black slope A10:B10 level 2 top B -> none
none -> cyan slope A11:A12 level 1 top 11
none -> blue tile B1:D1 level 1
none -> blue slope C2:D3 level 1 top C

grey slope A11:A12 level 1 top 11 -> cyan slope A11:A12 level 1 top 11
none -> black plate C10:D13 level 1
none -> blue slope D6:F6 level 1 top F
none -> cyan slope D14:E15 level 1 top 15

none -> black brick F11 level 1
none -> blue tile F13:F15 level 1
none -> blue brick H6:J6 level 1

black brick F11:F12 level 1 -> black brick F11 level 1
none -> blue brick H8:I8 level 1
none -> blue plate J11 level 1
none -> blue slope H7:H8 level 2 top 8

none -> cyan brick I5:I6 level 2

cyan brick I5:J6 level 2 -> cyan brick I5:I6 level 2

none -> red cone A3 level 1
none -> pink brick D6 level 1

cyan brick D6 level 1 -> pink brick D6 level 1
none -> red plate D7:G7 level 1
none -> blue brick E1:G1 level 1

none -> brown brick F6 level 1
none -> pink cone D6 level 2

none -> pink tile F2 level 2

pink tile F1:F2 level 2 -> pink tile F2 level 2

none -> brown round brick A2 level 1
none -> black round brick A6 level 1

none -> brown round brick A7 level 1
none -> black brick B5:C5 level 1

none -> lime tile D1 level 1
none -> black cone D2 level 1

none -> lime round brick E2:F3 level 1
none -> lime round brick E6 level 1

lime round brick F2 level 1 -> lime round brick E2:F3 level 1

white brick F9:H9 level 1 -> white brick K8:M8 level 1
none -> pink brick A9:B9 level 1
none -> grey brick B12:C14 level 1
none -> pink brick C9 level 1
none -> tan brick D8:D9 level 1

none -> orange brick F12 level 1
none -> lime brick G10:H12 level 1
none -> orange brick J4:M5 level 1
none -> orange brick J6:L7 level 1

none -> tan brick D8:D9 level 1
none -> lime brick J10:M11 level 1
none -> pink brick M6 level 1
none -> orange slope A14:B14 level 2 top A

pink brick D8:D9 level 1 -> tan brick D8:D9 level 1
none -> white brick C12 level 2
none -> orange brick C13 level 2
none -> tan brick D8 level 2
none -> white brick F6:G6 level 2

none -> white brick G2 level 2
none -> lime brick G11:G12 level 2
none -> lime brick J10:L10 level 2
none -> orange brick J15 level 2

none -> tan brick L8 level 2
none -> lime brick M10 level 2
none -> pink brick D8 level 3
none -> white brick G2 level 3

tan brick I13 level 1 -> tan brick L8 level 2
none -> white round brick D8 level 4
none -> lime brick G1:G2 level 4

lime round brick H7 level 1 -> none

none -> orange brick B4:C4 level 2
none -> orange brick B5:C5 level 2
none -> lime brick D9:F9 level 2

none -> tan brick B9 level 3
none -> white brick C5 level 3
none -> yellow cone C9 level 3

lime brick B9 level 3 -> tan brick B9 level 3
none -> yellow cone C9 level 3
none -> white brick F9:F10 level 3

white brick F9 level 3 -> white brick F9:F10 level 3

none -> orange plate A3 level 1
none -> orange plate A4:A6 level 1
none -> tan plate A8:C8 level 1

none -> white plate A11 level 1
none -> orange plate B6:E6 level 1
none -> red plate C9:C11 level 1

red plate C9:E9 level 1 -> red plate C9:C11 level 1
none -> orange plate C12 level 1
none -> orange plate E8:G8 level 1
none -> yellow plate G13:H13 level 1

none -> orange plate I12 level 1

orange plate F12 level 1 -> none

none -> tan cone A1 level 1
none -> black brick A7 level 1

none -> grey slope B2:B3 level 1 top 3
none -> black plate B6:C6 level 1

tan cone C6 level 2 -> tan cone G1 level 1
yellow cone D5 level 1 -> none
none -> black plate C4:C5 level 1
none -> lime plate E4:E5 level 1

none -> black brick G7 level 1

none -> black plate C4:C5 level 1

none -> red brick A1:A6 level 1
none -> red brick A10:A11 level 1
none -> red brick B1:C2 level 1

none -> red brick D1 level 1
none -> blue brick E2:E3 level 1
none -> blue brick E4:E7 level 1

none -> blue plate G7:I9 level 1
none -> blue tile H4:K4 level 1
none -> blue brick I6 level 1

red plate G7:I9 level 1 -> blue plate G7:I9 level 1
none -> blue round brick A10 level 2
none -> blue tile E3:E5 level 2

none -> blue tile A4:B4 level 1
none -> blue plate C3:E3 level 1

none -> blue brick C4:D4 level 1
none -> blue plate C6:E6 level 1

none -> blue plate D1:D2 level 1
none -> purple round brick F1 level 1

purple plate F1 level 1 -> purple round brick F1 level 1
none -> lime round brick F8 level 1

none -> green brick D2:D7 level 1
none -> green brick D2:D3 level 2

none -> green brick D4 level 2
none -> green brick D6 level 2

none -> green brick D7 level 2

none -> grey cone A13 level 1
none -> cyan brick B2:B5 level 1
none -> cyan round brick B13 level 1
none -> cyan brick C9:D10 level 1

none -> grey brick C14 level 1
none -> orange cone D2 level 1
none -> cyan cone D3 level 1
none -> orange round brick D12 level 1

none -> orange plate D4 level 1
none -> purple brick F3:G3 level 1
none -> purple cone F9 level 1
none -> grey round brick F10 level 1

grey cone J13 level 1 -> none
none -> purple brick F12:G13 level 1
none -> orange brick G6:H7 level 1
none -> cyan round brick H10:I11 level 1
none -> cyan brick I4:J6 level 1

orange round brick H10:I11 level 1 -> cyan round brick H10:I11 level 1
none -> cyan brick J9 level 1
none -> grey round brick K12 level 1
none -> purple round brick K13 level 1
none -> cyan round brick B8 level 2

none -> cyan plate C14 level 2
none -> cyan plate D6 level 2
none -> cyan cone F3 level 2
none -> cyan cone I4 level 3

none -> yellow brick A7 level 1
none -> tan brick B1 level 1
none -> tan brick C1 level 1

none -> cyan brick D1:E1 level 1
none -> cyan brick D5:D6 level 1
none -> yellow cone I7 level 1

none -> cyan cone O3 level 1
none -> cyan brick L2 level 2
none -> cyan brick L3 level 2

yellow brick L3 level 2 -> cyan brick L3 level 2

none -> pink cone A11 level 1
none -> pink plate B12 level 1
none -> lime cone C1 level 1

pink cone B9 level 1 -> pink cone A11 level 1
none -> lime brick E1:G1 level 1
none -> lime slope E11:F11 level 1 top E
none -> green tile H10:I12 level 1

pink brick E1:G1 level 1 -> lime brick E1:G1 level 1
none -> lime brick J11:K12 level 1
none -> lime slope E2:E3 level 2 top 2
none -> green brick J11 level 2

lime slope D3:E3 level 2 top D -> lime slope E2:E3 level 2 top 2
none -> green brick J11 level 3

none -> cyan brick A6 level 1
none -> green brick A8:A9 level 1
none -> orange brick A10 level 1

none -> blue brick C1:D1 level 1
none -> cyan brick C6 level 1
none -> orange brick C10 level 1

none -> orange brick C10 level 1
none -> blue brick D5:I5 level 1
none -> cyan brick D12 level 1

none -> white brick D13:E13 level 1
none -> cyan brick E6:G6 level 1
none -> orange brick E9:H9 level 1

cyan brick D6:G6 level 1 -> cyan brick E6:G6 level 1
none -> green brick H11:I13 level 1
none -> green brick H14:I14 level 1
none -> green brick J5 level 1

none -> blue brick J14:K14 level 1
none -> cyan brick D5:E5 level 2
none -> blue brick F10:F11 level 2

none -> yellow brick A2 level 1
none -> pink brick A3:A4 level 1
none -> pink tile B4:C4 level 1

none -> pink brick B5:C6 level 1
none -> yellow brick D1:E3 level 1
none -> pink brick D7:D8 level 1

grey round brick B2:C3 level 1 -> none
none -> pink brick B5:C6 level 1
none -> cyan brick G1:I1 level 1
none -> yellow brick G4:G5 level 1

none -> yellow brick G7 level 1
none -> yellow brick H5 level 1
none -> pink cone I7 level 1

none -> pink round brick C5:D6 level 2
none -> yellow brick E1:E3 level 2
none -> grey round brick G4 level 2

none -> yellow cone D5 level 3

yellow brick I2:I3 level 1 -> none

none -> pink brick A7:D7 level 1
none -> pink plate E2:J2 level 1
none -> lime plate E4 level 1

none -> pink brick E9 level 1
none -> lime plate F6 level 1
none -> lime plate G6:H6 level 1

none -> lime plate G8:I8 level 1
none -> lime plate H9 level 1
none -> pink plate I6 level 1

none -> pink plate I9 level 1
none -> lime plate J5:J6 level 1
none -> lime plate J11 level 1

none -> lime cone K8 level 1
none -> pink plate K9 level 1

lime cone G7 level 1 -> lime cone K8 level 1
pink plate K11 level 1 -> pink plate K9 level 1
——————
■ **What you should do**:
Some lines above contain the word "brown". Copy each of them.

■ **Finished task**:
none -> brown brick F6 level 1
none -> brown round brick A2 level 1
none -> brown round brick A7 level 1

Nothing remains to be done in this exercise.